◆ **Input records**
········

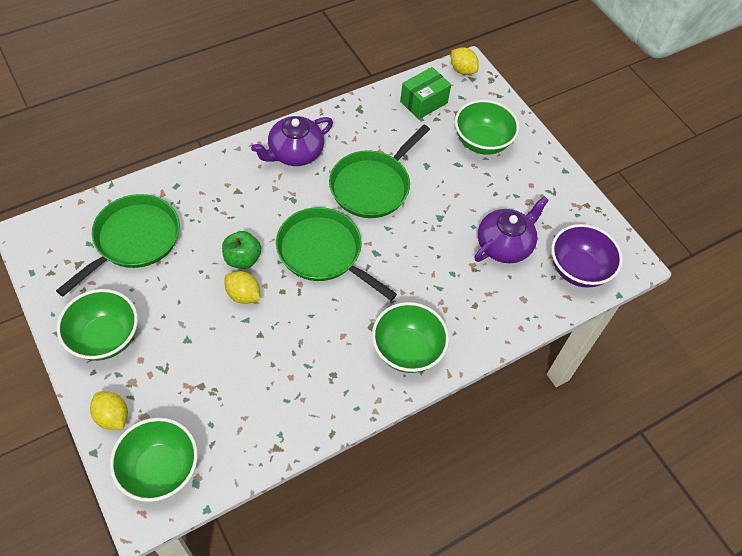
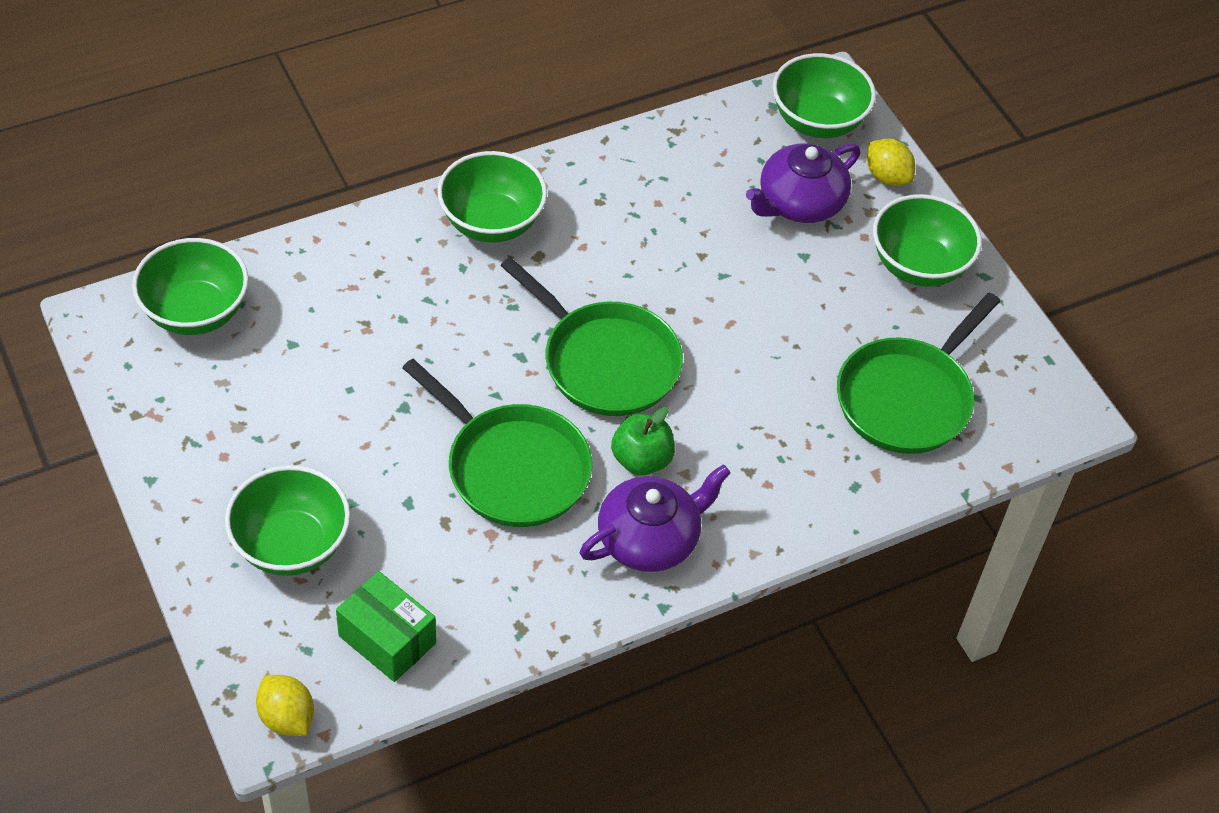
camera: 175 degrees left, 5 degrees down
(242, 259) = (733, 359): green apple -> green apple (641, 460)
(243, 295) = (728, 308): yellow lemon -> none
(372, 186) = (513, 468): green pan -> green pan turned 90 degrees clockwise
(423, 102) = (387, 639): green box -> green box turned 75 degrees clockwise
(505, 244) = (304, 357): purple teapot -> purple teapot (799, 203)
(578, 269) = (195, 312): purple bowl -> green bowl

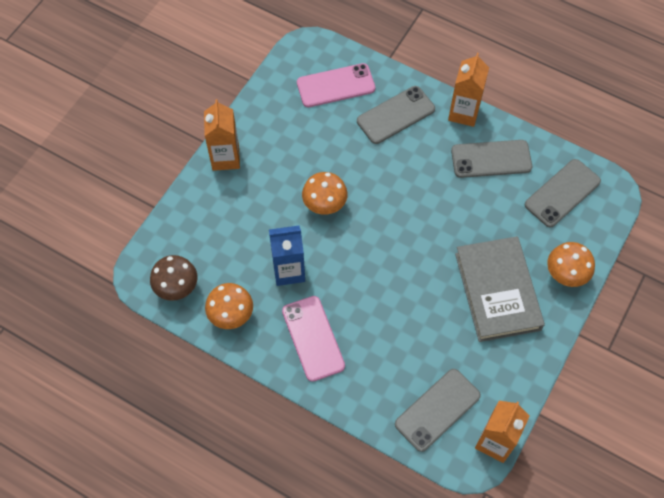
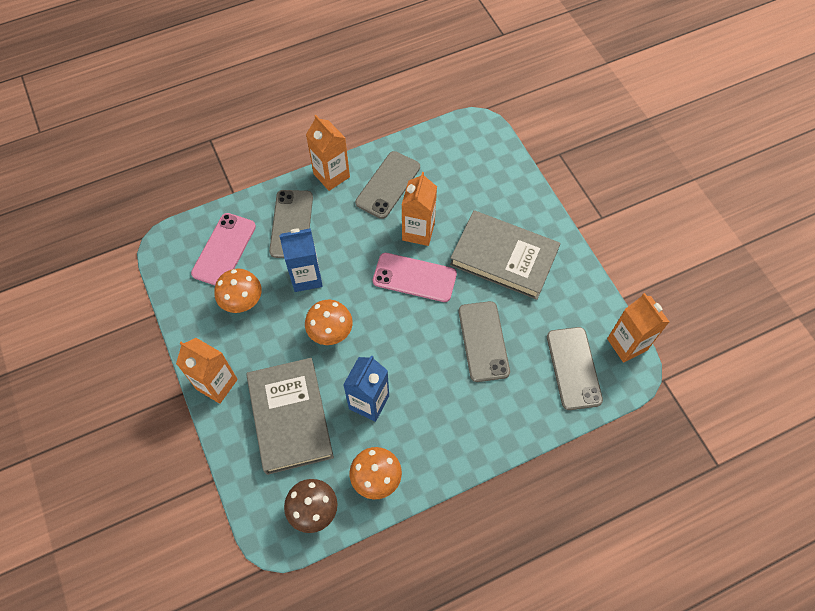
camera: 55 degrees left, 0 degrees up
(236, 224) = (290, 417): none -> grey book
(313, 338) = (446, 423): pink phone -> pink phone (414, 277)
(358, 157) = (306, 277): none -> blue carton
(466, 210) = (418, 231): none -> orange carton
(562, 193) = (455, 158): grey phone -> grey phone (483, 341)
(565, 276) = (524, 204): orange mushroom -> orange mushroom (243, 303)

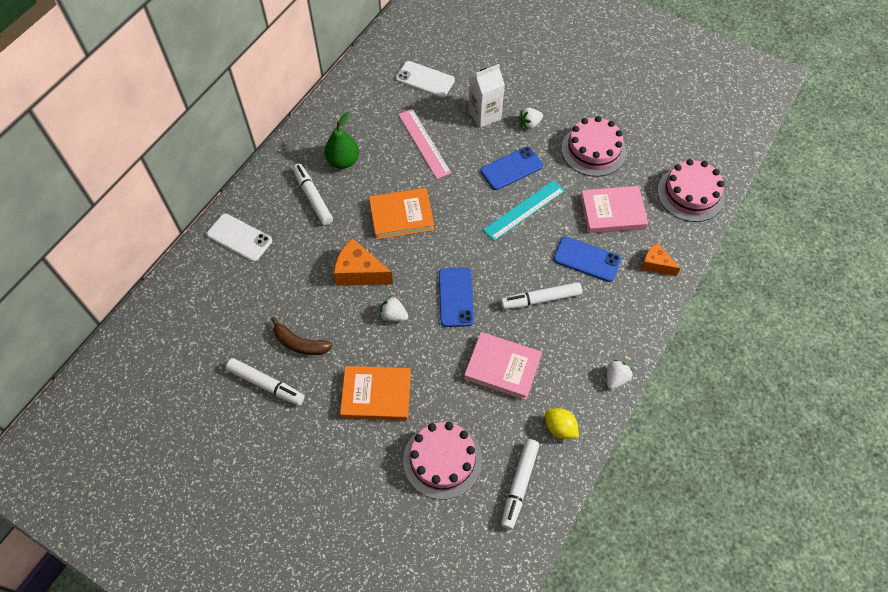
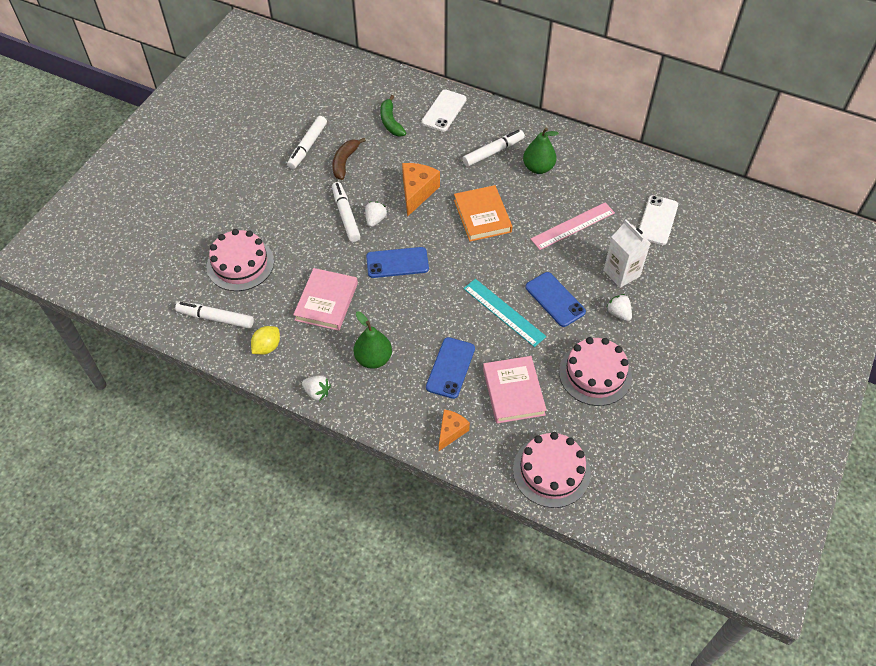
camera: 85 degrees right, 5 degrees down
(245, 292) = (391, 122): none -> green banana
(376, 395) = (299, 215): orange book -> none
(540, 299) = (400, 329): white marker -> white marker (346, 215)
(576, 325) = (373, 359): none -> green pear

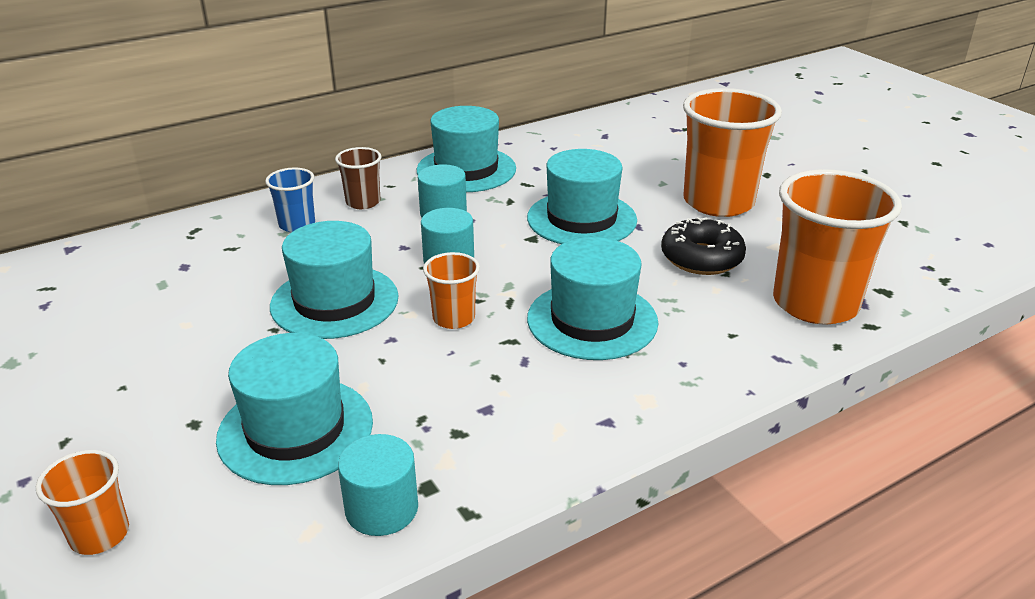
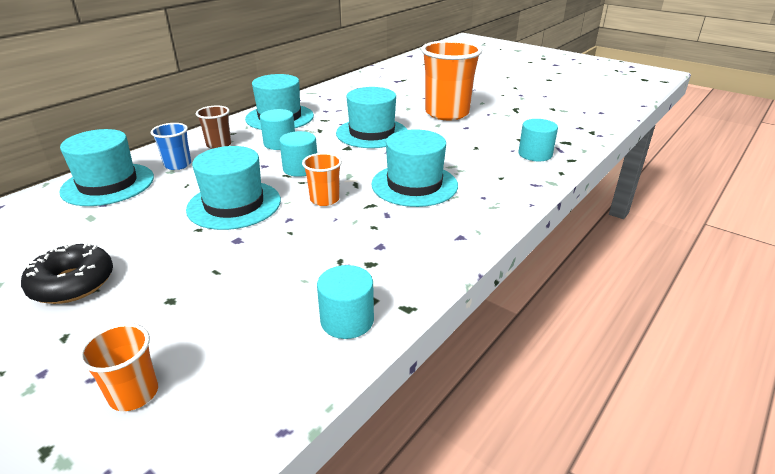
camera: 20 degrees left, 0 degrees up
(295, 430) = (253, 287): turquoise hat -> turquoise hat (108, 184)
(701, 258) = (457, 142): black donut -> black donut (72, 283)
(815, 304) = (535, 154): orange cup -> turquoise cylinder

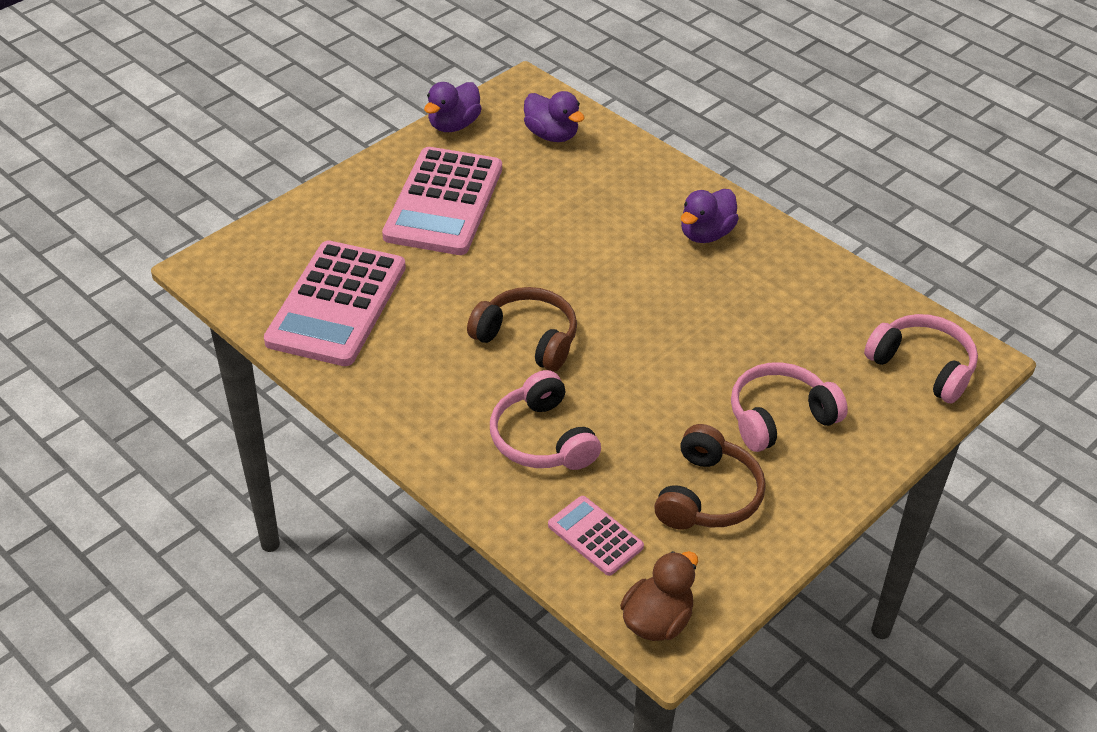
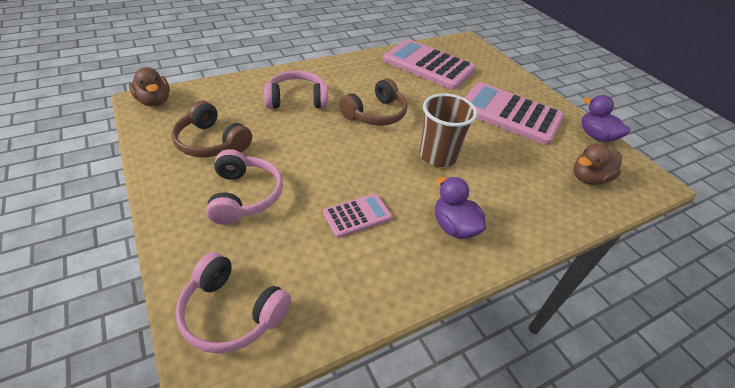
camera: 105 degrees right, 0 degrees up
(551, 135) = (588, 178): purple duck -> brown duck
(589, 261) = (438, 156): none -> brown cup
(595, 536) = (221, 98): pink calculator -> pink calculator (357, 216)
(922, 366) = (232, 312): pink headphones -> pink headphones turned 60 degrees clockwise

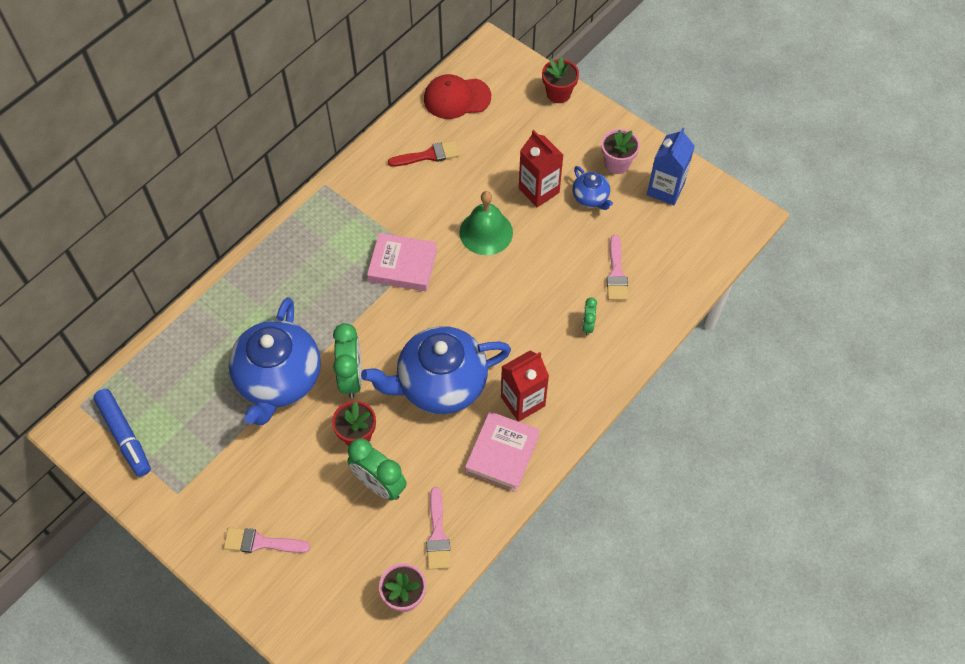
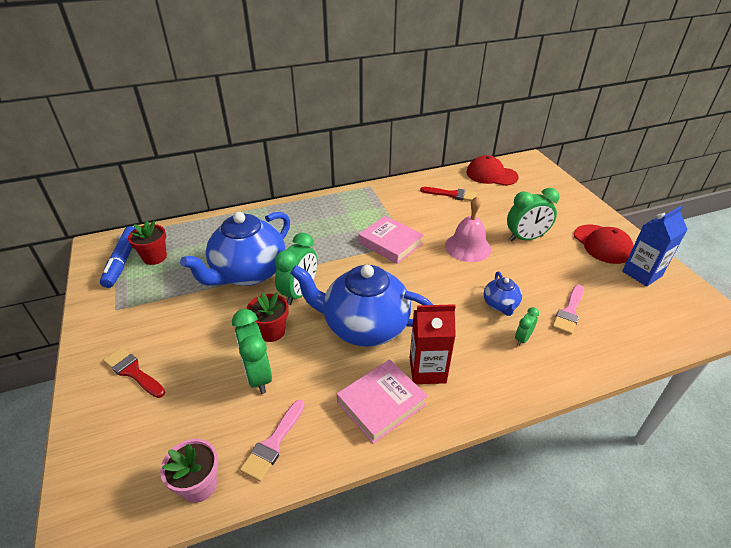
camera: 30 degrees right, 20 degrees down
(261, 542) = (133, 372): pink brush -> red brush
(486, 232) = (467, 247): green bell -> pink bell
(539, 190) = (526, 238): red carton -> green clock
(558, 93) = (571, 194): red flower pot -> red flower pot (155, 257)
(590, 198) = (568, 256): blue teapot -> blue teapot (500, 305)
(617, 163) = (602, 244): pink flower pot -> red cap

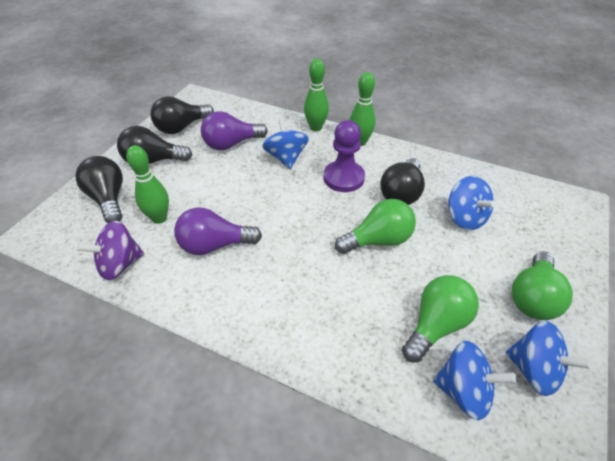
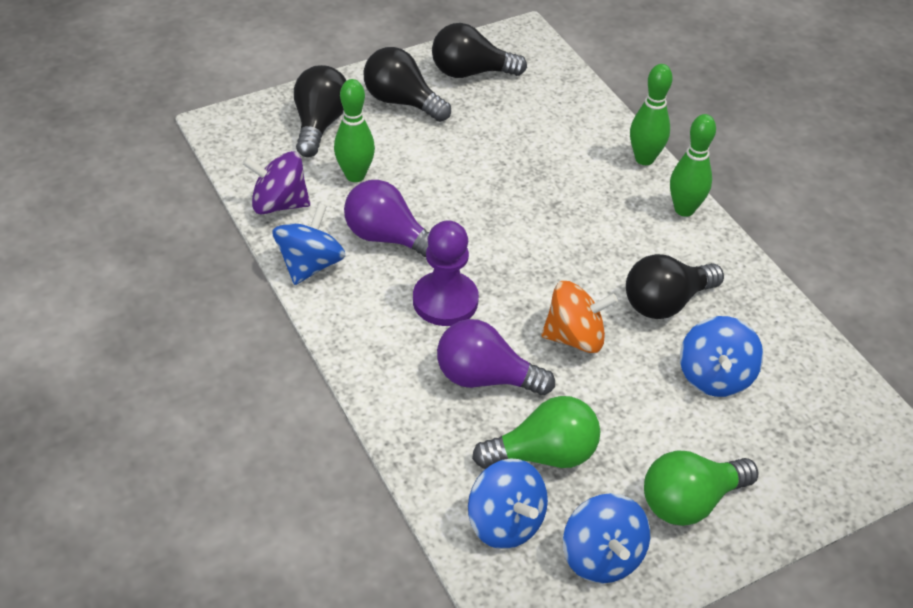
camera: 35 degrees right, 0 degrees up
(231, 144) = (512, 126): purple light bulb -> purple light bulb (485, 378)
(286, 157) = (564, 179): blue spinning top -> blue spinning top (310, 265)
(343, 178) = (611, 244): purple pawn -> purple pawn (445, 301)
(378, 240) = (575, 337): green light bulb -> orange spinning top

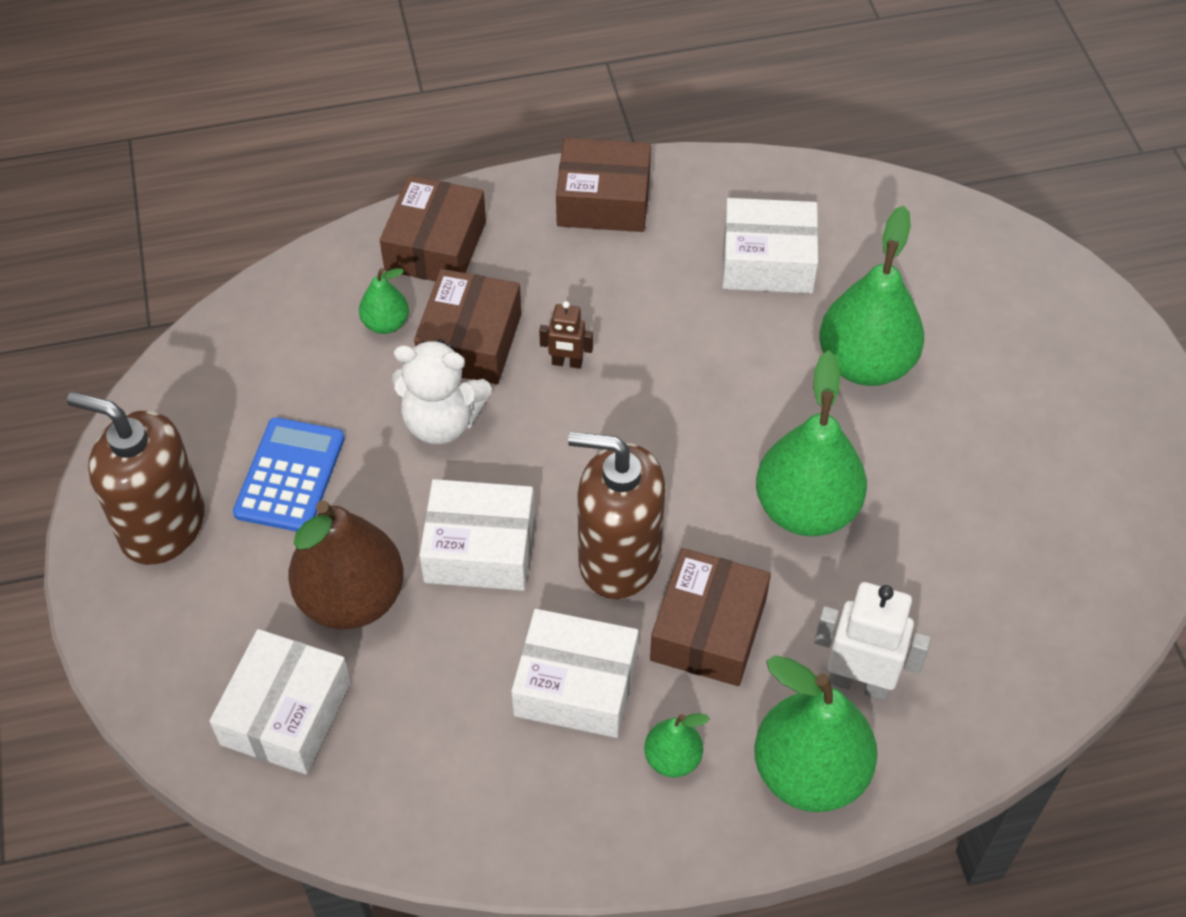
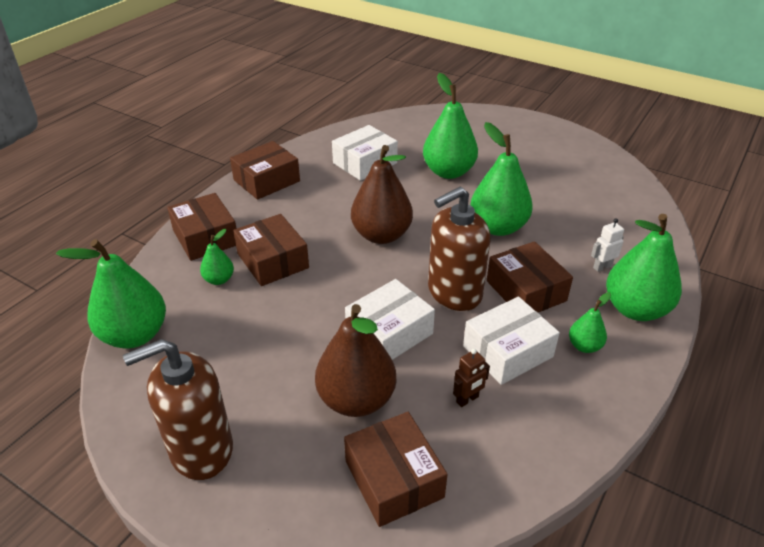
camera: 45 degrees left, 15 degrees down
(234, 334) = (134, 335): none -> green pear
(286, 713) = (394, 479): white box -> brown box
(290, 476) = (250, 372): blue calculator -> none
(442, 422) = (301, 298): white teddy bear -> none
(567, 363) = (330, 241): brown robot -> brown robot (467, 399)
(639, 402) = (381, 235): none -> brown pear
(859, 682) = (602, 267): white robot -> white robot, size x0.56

········

◆ **Activity**
Retype the records in full. Do not carry over the images.

◆ **Exercise solution**
camera: 175 degrees left, 5 degrees down
(242, 259) = (733, 359): green apple -> green apple (641, 460)
(243, 295) = (728, 308): yellow lemon -> none
(372, 186) = (513, 468): green pan -> green pan turned 90 degrees clockwise
(423, 102) = (387, 639): green box -> green box turned 75 degrees clockwise
(505, 244) = (304, 357): purple teapot -> purple teapot (799, 203)
(578, 269) = (195, 312): purple bowl -> green bowl

camera: 55 degrees left, 0 degrees up
(236, 224) = (290, 417): none -> grey book
(313, 338) = (446, 423): pink phone -> pink phone (414, 277)
(358, 157) = (306, 277): none -> blue carton
(466, 210) = (418, 231): none -> orange carton
(562, 193) = (455, 158): grey phone -> grey phone (483, 341)
(565, 276) = (524, 204): orange mushroom -> orange mushroom (243, 303)

camera: 85 degrees right, 5 degrees down
(245, 292) = (391, 122): none -> green banana
(376, 395) = (299, 215): orange book -> none
(540, 299) = (400, 329): white marker -> white marker (346, 215)
(576, 325) = (373, 359): none -> green pear

camera: 20 degrees left, 0 degrees up
(295, 430) = (253, 287): turquoise hat -> turquoise hat (108, 184)
(701, 258) = (457, 142): black donut -> black donut (72, 283)
(815, 304) = (535, 154): orange cup -> turquoise cylinder

camera: 105 degrees right, 0 degrees up
(551, 135) = (588, 178): purple duck -> brown duck
(589, 261) = (438, 156): none -> brown cup
(595, 536) = (221, 98): pink calculator -> pink calculator (357, 216)
(922, 366) = (232, 312): pink headphones -> pink headphones turned 60 degrees clockwise

camera: 30 degrees right, 20 degrees down
(261, 542) = (133, 372): pink brush -> red brush
(486, 232) = (467, 247): green bell -> pink bell
(539, 190) = (526, 238): red carton -> green clock
(558, 93) = (571, 194): red flower pot -> red flower pot (155, 257)
(590, 198) = (568, 256): blue teapot -> blue teapot (500, 305)
(617, 163) = (602, 244): pink flower pot -> red cap

camera: 35 degrees right, 0 degrees up
(231, 144) = (512, 126): purple light bulb -> purple light bulb (485, 378)
(286, 157) = (564, 179): blue spinning top -> blue spinning top (310, 265)
(343, 178) = (611, 244): purple pawn -> purple pawn (445, 301)
(378, 240) = (575, 337): green light bulb -> orange spinning top

camera: 45 degrees left, 15 degrees down
(234, 334) = (134, 335): none -> green pear
(286, 713) = (394, 479): white box -> brown box
(290, 476) = (250, 372): blue calculator -> none
(442, 422) = (301, 298): white teddy bear -> none
(567, 363) = (330, 241): brown robot -> brown robot (467, 399)
(639, 402) = (381, 235): none -> brown pear
(859, 682) = (602, 267): white robot -> white robot, size x0.56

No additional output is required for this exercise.